◆ Activity ◆
Reproduce the data exactly as given, except for any images.

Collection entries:
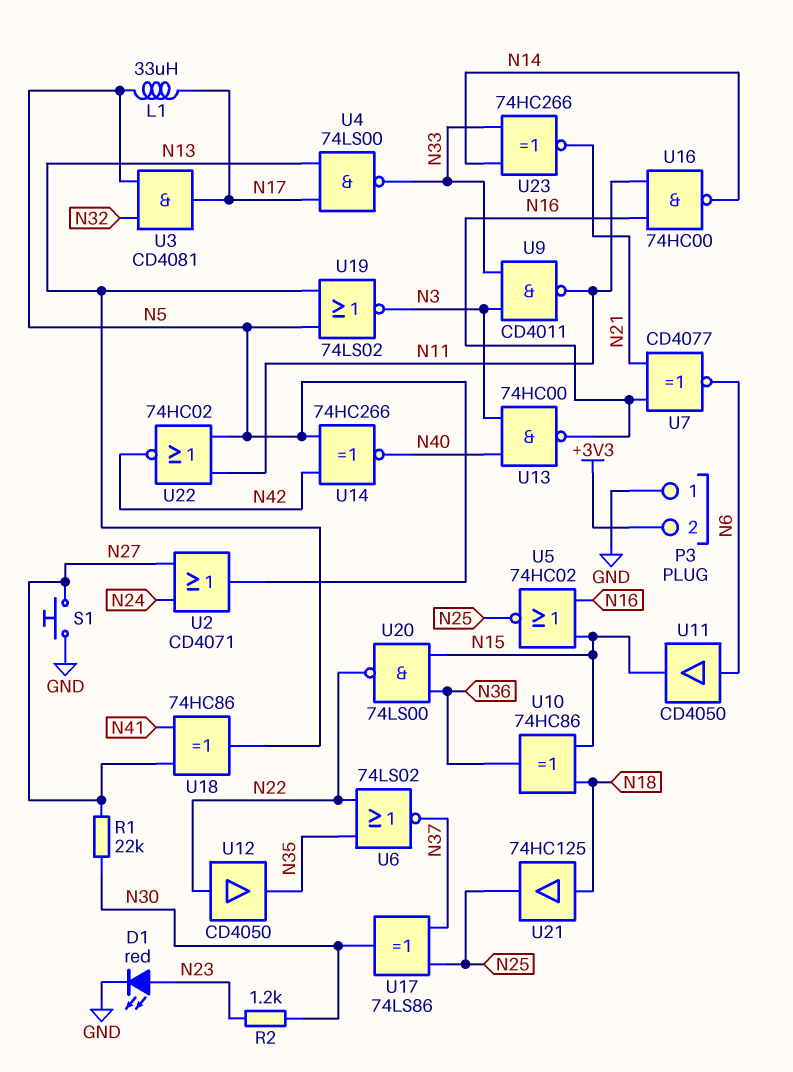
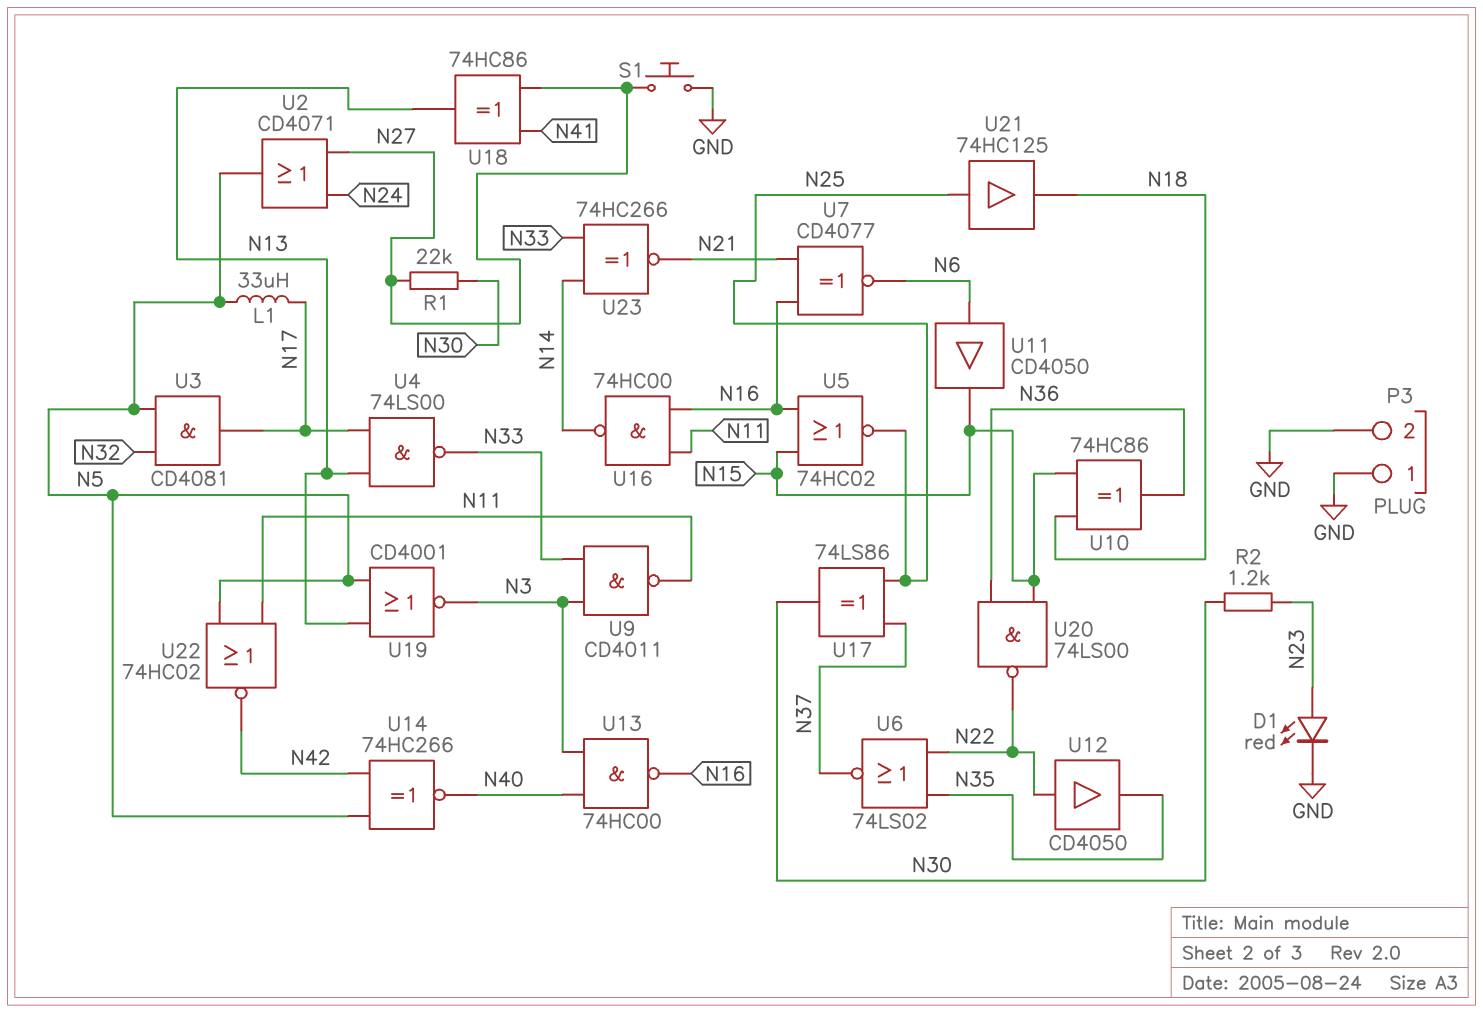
P3 pin 2: +3V3 -> GND
U19: NOR 74LS02 (in N5, in N13, out N3) -> NOR CD4001 (in N5, in N13, out N3)
U21: buffer 74HC125 (in N18, out N25) -> buffer 74HC125 (in N25, out N18)

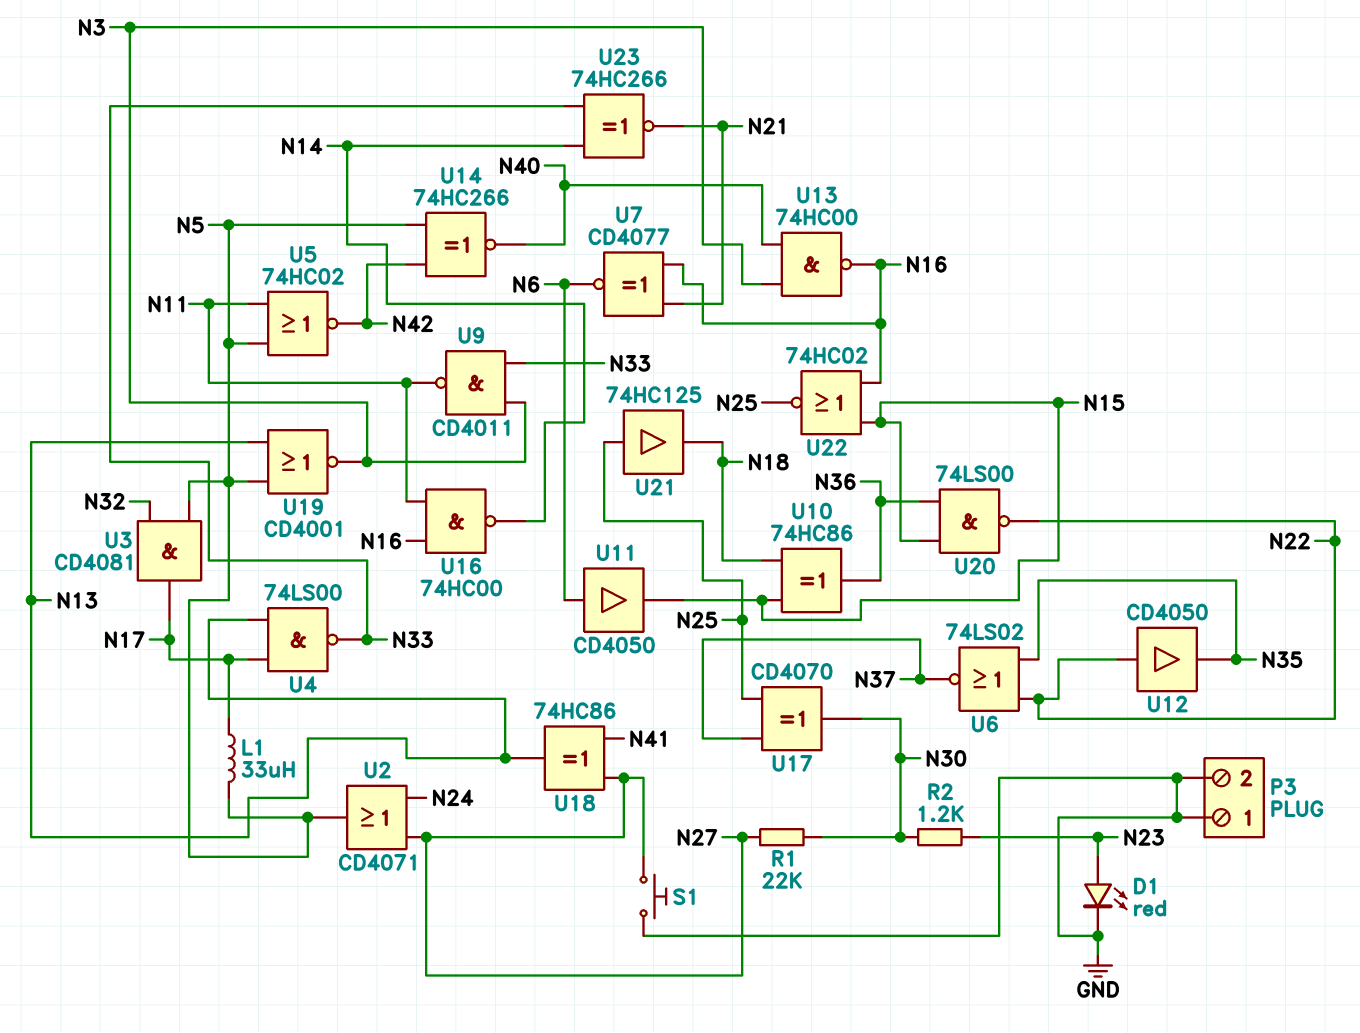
U5: NOR 74HC02 (in N15, in N16, out N25) -> NOR 74HC02 (in N5, in N11, out N42)
U17: XOR 74LS86 (in N25, in N37, out N30) -> XOR CD4070 (in N25, in N37, out N30)
U22: NOR 74HC02 (in N5, in N11, out N42) -> NOR 74HC02 (in N15, in N16, out N25)

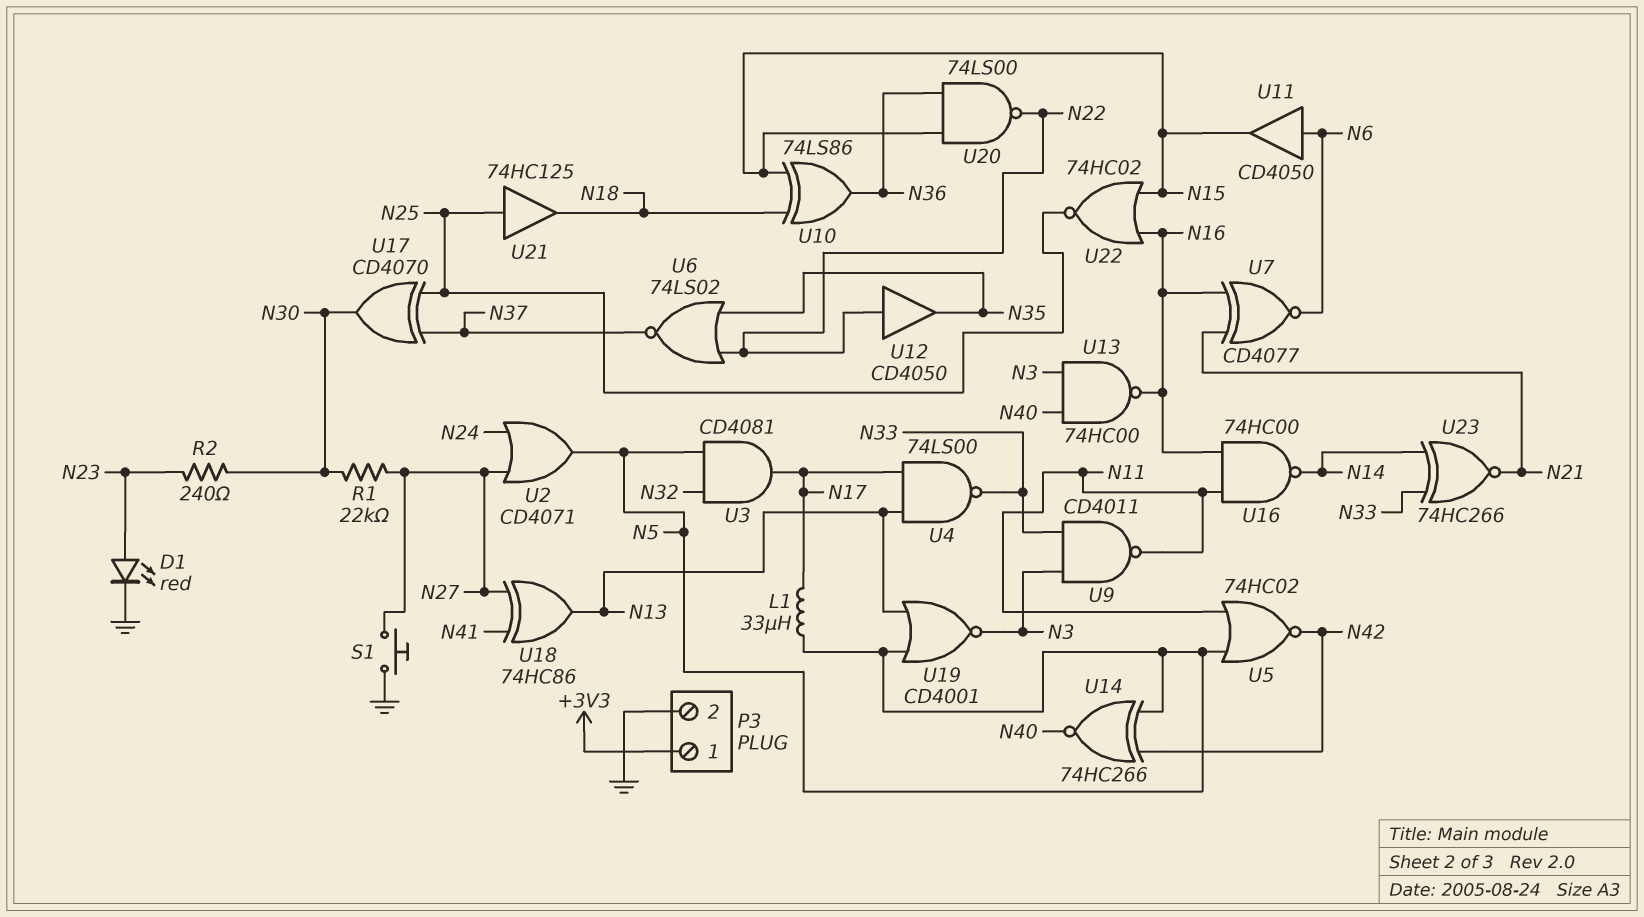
P3 pin 1: GND -> +3V3
R2: 1.2k (N23, N30) -> 240 (N23, N30)
U10: XOR 74HC86 (in N15, in N18, out N36) -> XOR 74LS86 (in N15, in N18, out N36)

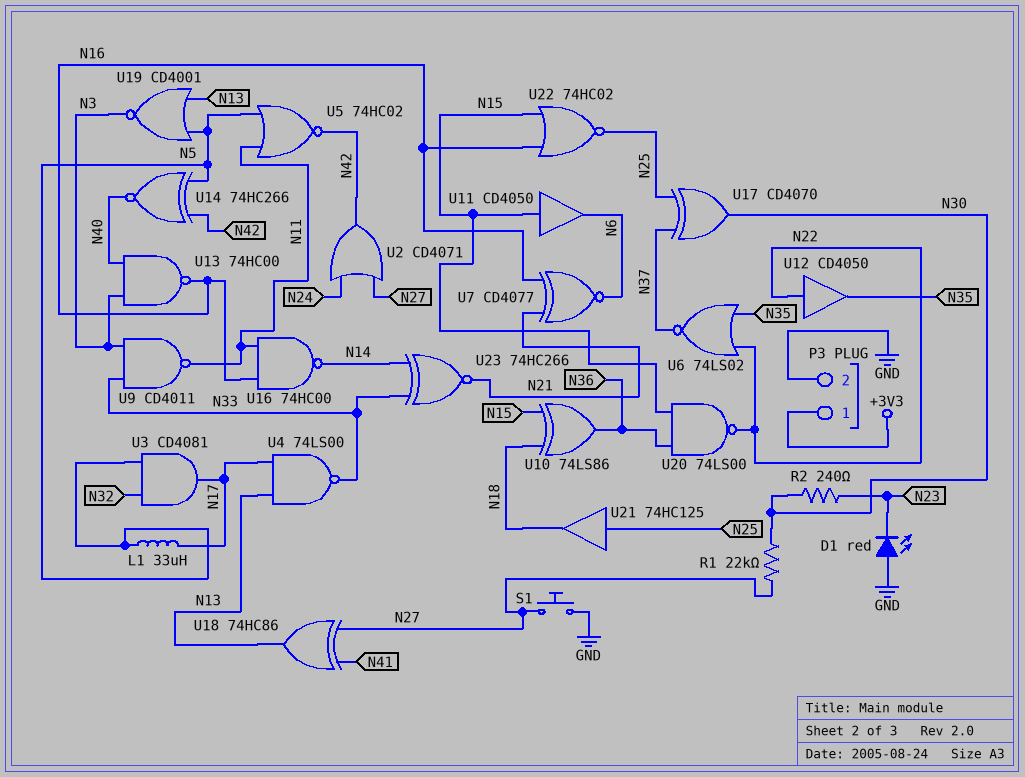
D1: LED red (A N23, K GND) -> LED red (A GND, K N23)
U2: OR CD4071 (in N24, in N27, out N5) -> OR CD4071 (in N24, in N27, out N42)
U11: buffer CD4050 (in N6, out N15) -> buffer CD4050 (in N15, out N6)

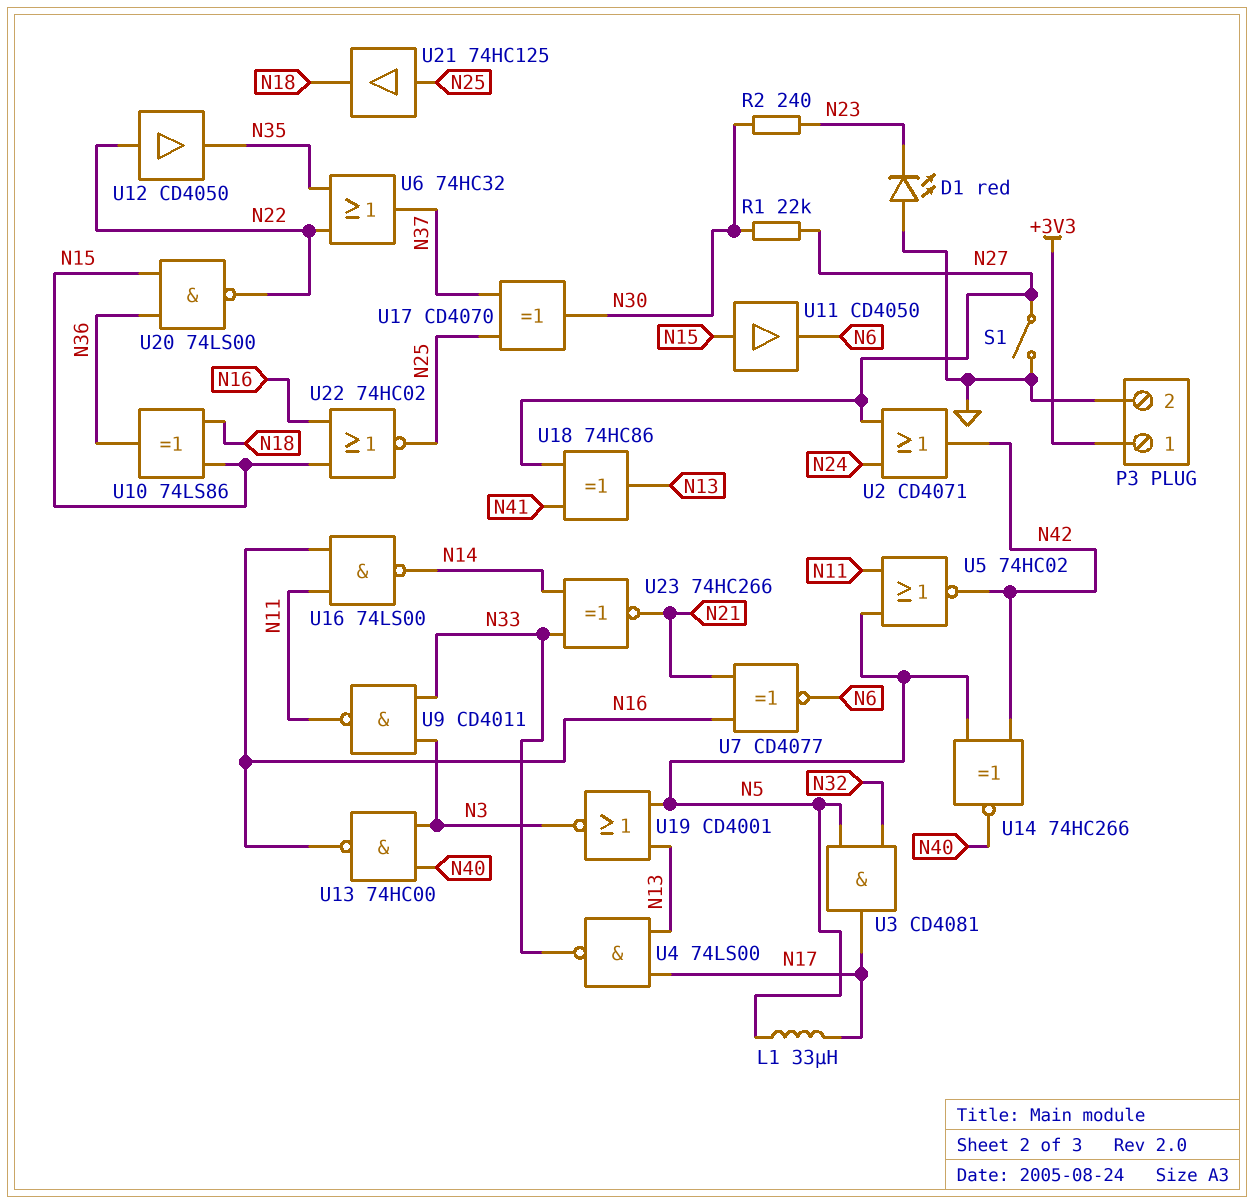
S1: button (GND, N27) -> switch (GND, N27)
U6: NOR 74LS02 (in N22, in N35, out N37) -> OR 74HC32 (in N22, in N35, out N37)
U16: NAND 74HC00 (in N11, in N16, out N14) -> NAND 74LS00 (in N11, in N16, out N14)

◆ Answer box ◆
P3 pin 2: +3V3 -> GND
U19: NOR 74LS02 (in N5, in N13, out N3) -> NOR CD4001 (in N5, in N13, out N3)
U21: buffer 74HC125 (in N18, out N25) -> buffer 74HC125 (in N25, out N18)

U5: NOR 74HC02 (in N15, in N16, out N25) -> NOR 74HC02 (in N5, in N11, out N42)
U17: XOR 74LS86 (in N25, in N37, out N30) -> XOR CD4070 (in N25, in N37, out N30)
U22: NOR 74HC02 (in N5, in N11, out N42) -> NOR 74HC02 (in N15, in N16, out N25)

P3 pin 1: GND -> +3V3
R2: 1.2k (N23, N30) -> 240 (N23, N30)
U10: XOR 74HC86 (in N15, in N18, out N36) -> XOR 74LS86 (in N15, in N18, out N36)

D1: LED red (A N23, K GND) -> LED red (A GND, K N23)
U2: OR CD4071 (in N24, in N27, out N5) -> OR CD4071 (in N24, in N27, out N42)
U11: buffer CD4050 (in N6, out N15) -> buffer CD4050 (in N15, out N6)

S1: button (GND, N27) -> switch (GND, N27)
U6: NOR 74LS02 (in N22, in N35, out N37) -> OR 74HC32 (in N22, in N35, out N37)
U16: NAND 74HC00 (in N11, in N16, out N14) -> NAND 74LS00 (in N11, in N16, out N14)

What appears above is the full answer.